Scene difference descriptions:
____
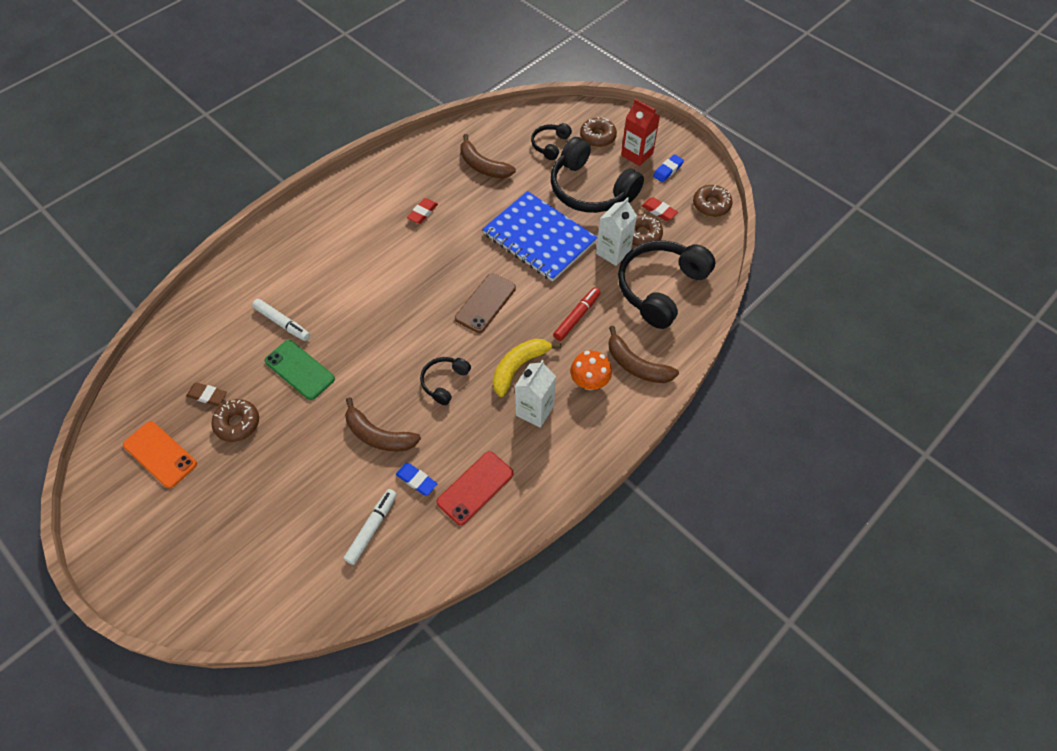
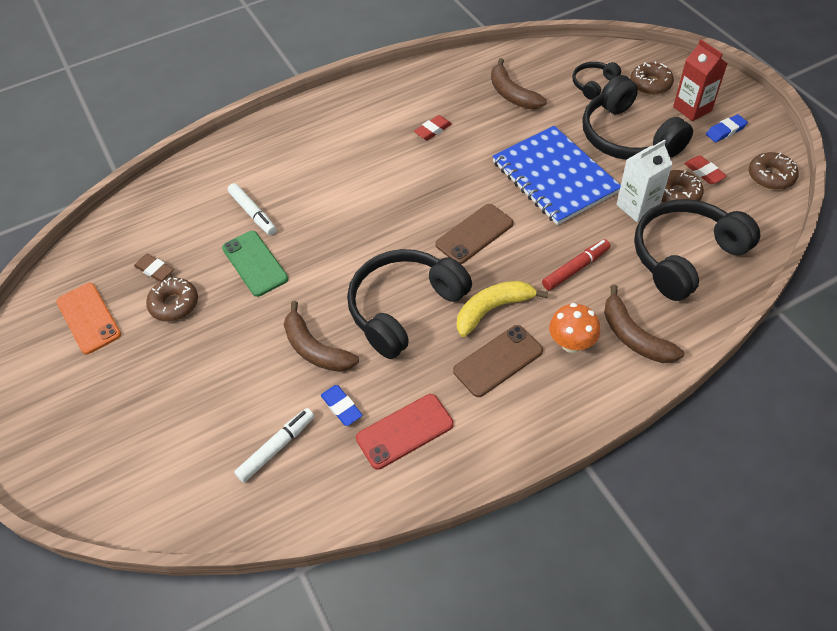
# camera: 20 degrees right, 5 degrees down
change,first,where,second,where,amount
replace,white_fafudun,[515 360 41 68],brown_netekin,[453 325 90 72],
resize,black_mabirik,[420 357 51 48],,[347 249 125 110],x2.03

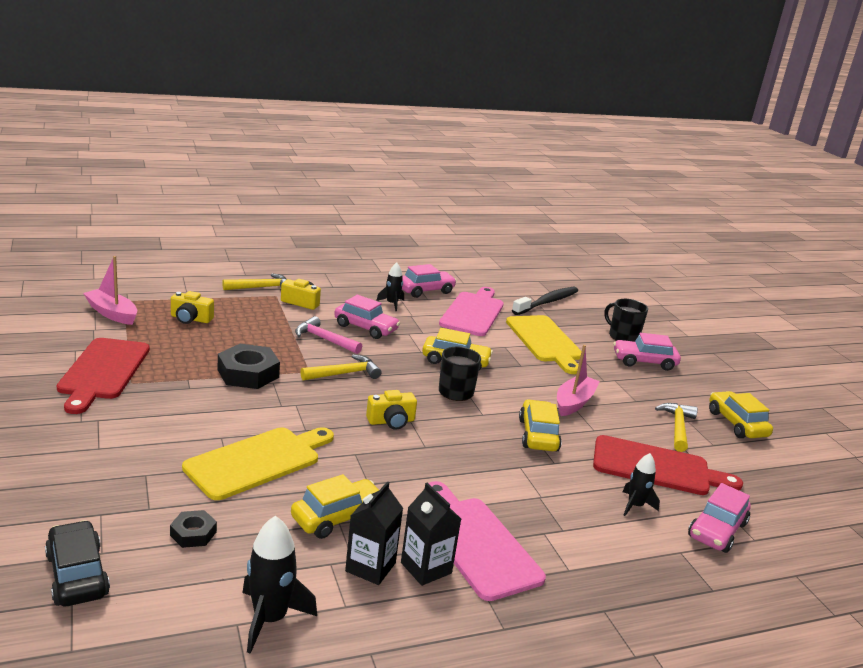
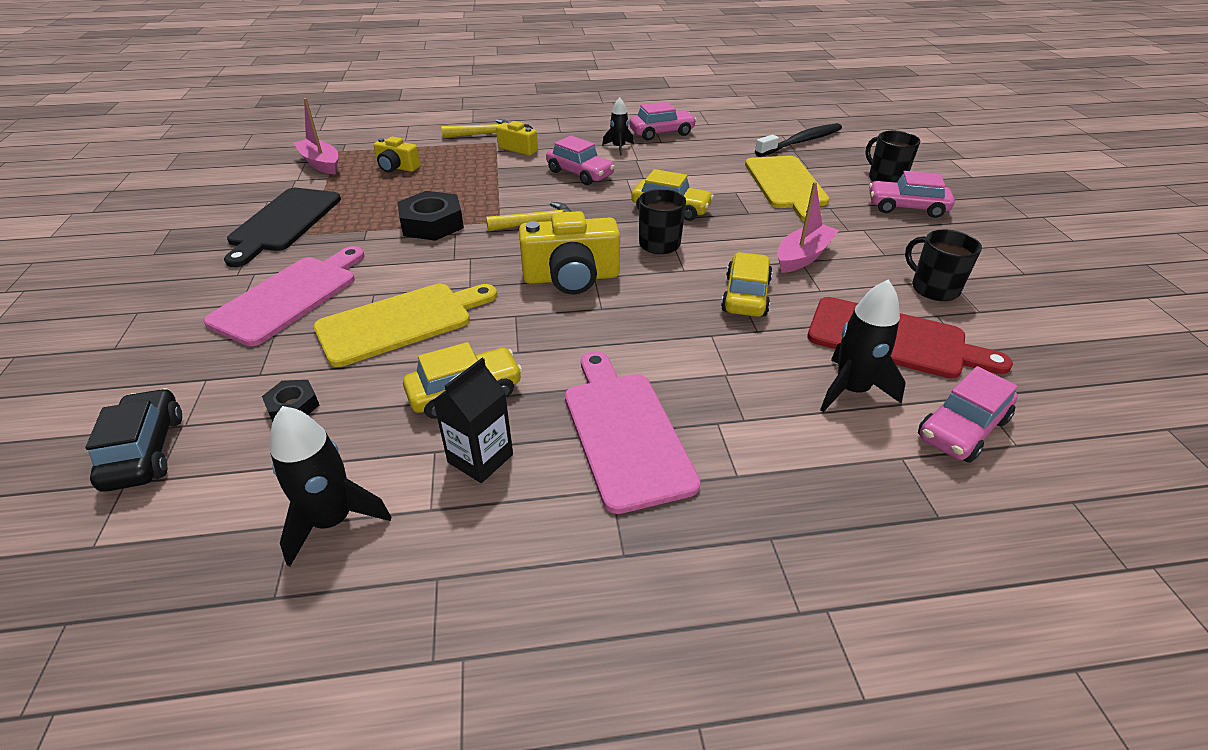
# camera: 15 degrees right, 15 degrees up
change,first,where,second,where,amount
delete,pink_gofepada,[295 316 67 38],,,
delete,black_fafudun,[401 483 60 103],,,
delete,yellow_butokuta,[709 391 64 47],,,
move,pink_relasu,[439 287 65 49],,[204 246 161 100],
replace,yellow_gofepada,[655 403 43 49],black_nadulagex,[905 229 77 72],
recolor,red_relasu,[57 338 93 76],black_relasu,[224 188 117 79],
resize,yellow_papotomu,[366 390 51 40],,[519 211 101 83],x1.74
resize,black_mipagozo,[623 453 37 63],,[820 279 86 133],x1.58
____
**WORK REQUEST:** What you return must match the entries above exactly, apart from the pictures, which are left out.

**EXERCISE RESULT:**
# camera: 20 degrees right, 5 degrees down
change,first,where,second,where,amount
replace,white_fafudun,[515 360 41 68],brown_netekin,[453 325 90 72],
resize,black_mabirik,[420 357 51 48],,[347 249 125 110],x2.03

# camera: 15 degrees right, 15 degrees up
change,first,where,second,where,amount
delete,pink_gofepada,[295 316 67 38],,,
delete,black_fafudun,[401 483 60 103],,,
delete,yellow_butokuta,[709 391 64 47],,,
move,pink_relasu,[439 287 65 49],,[204 246 161 100],
replace,yellow_gofepada,[655 403 43 49],black_nadulagex,[905 229 77 72],
recolor,red_relasu,[57 338 93 76],black_relasu,[224 188 117 79],
resize,yellow_papotomu,[366 390 51 40],,[519 211 101 83],x1.74
resize,black_mipagozo,[623 453 37 63],,[820 279 86 133],x1.58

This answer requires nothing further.